» **Material for this exercise**
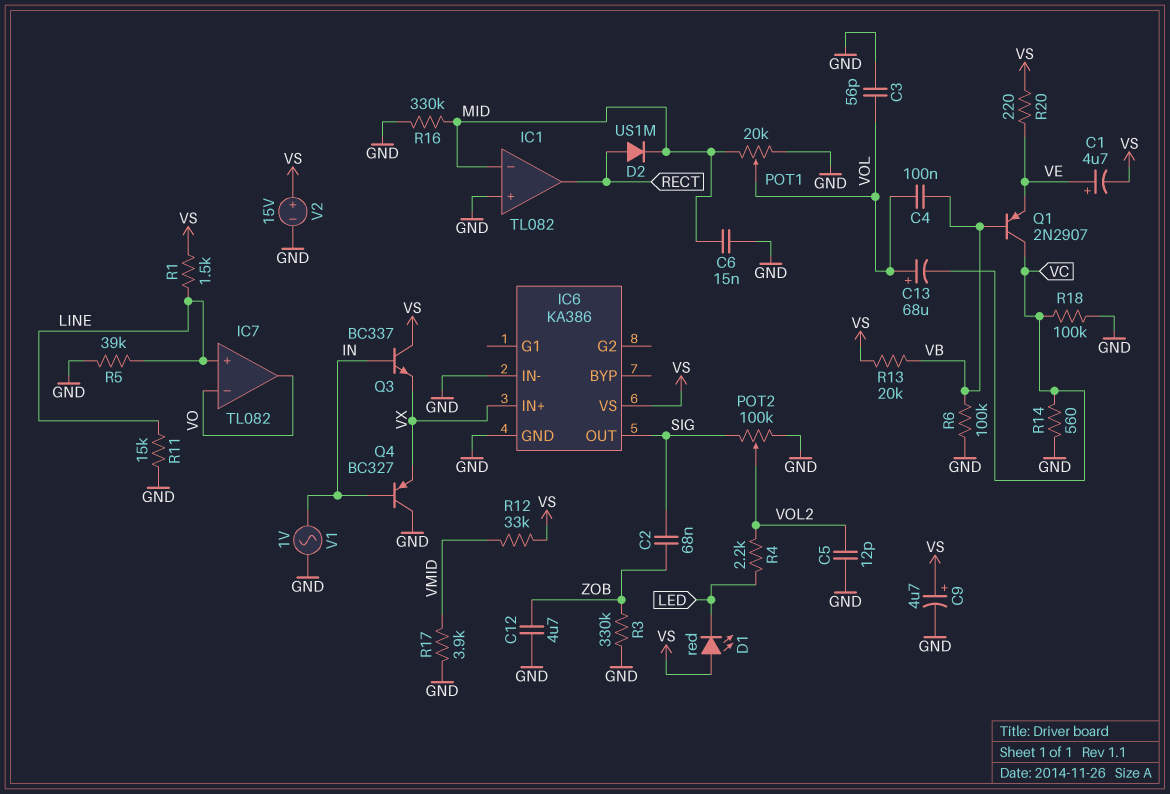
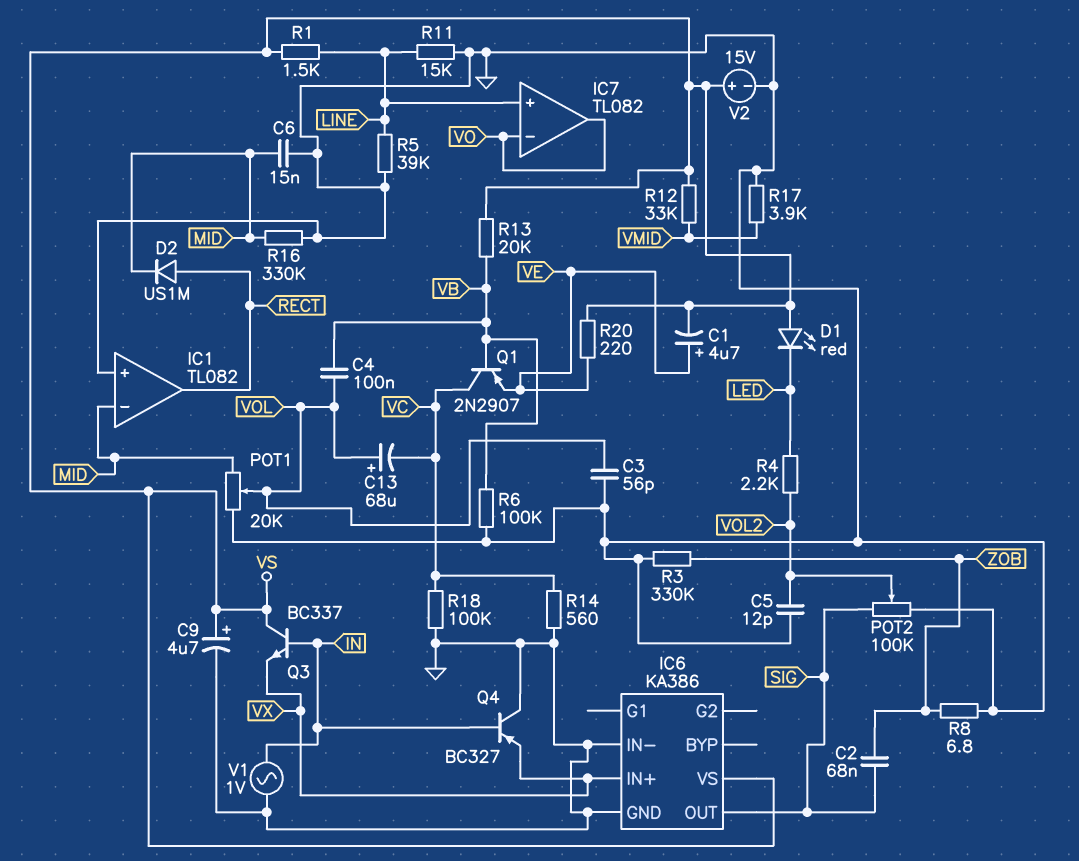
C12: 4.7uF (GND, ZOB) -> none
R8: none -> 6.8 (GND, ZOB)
* * *
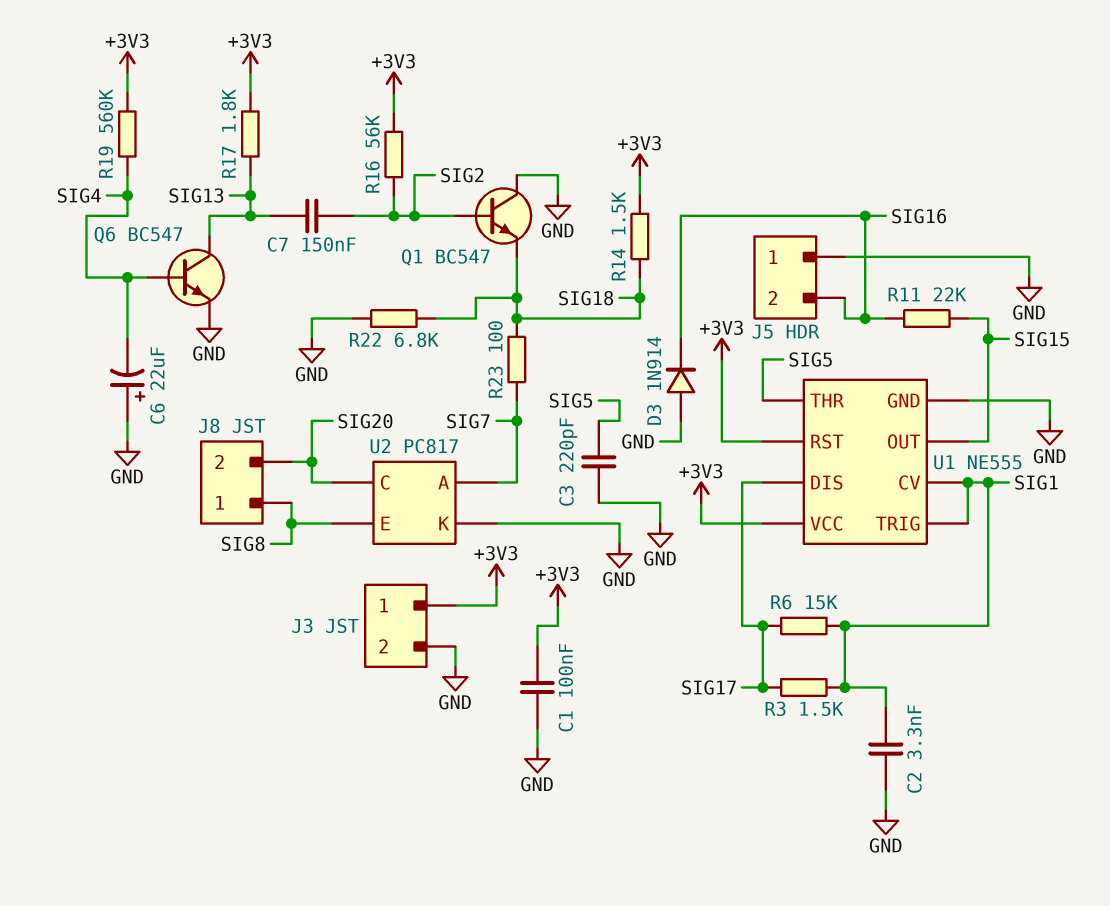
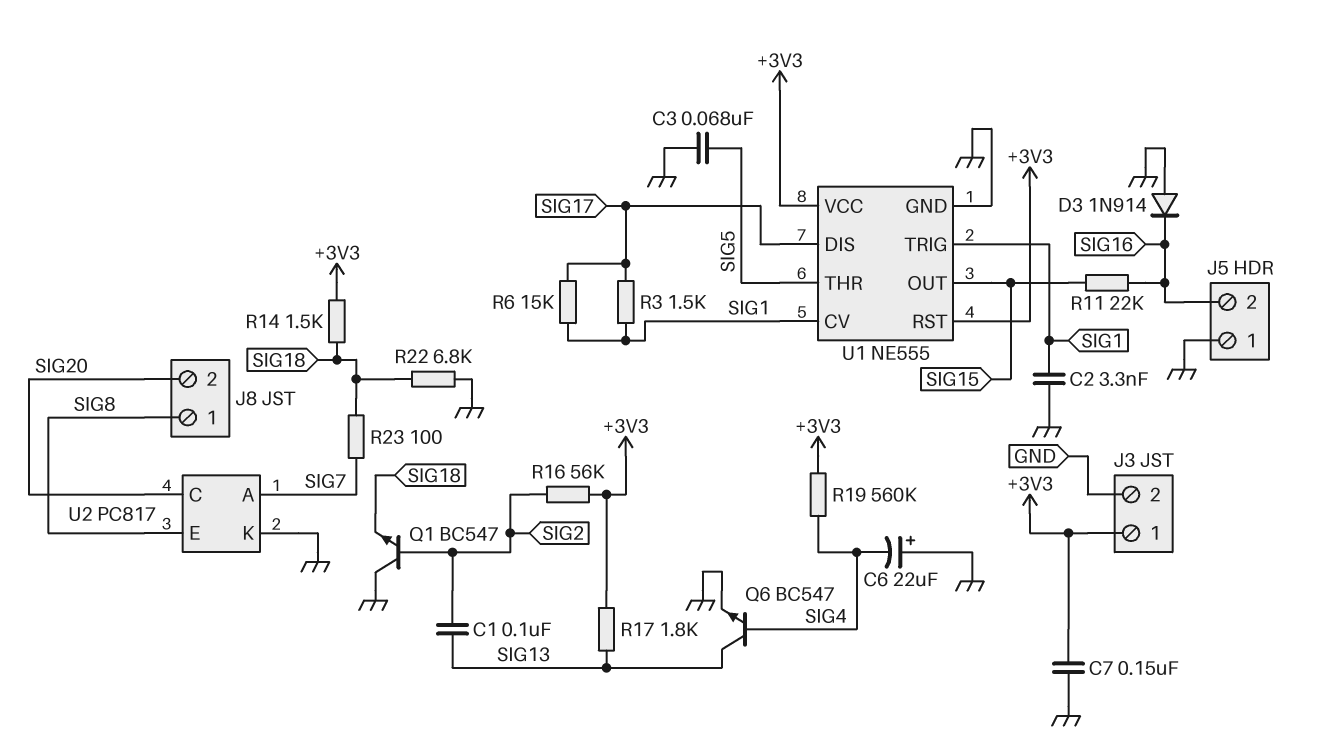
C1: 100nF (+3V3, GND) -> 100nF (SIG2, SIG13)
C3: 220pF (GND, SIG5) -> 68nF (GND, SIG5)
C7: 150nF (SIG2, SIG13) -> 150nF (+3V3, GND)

» **What to produce**
Within the material, find all lines that hold the word "none" and show them.

» **Reply**
C12: 4.7uF (GND, ZOB) -> none
R8: none -> 6.8 (GND, ZOB)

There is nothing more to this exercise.